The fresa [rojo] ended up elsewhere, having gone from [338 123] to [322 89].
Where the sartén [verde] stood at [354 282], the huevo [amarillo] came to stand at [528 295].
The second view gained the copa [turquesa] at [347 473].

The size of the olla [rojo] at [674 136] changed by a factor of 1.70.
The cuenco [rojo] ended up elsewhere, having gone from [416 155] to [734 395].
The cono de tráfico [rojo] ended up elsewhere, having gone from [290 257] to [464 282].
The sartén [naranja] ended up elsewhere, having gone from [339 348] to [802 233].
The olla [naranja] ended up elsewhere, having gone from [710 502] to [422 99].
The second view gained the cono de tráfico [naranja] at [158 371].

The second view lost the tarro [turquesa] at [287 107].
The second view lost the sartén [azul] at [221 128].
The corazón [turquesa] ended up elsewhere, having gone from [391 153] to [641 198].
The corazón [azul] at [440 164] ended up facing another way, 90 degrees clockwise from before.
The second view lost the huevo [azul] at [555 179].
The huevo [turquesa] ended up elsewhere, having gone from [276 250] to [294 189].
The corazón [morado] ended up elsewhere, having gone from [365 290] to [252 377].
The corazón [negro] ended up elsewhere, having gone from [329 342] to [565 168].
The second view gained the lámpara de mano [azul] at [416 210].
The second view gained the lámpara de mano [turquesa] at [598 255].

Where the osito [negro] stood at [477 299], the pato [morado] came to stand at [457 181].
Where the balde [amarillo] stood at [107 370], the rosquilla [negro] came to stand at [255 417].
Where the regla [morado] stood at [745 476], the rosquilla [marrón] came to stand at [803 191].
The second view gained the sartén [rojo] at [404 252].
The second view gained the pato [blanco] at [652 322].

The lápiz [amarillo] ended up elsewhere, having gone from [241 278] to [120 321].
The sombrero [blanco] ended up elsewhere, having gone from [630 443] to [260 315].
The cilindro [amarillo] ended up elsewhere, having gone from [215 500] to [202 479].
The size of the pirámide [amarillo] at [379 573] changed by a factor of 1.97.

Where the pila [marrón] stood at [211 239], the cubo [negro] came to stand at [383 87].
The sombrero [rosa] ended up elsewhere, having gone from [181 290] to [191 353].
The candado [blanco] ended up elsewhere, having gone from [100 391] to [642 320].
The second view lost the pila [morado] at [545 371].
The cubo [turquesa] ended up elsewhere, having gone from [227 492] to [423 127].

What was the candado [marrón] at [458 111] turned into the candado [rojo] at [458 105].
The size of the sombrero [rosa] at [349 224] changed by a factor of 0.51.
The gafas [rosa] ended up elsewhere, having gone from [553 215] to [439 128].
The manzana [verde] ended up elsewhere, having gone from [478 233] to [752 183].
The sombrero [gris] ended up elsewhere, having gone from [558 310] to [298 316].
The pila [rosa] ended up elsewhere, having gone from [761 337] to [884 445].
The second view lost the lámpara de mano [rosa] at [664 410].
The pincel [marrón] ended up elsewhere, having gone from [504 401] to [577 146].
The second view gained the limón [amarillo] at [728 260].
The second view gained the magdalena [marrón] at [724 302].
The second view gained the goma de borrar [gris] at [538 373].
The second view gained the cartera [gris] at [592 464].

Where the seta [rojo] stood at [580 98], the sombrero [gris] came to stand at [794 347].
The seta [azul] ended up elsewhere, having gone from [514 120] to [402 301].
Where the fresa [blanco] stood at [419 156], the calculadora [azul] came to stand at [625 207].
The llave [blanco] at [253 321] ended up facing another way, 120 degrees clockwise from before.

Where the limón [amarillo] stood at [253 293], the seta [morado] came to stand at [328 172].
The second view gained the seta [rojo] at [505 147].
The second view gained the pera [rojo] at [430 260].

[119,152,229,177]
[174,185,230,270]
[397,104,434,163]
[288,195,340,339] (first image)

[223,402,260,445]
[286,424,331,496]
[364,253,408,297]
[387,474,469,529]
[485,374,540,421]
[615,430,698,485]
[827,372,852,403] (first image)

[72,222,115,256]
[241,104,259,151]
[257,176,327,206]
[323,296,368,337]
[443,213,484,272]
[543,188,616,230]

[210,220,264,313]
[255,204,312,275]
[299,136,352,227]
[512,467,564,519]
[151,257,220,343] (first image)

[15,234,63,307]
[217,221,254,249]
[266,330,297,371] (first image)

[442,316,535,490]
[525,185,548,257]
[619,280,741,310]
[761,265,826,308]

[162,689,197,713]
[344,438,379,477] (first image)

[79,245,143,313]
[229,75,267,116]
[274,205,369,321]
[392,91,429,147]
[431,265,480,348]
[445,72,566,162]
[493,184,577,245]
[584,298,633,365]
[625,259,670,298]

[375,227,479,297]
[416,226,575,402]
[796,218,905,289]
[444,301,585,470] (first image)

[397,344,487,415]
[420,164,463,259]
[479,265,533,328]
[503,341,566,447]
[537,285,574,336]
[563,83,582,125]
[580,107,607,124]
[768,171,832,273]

----------

Aim of the task »
Everything from the line containing "[416,226,575,402]" to the end of the records must be written out exactly; include both of those lines and no others.

Answer area »
[416,226,575,402]
[796,218,905,289]
[444,301,585,470] (first image)

[397,344,487,415]
[420,164,463,259]
[479,265,533,328]
[503,341,566,447]
[537,285,574,336]
[563,83,582,125]
[580,107,607,124]
[768,171,832,273]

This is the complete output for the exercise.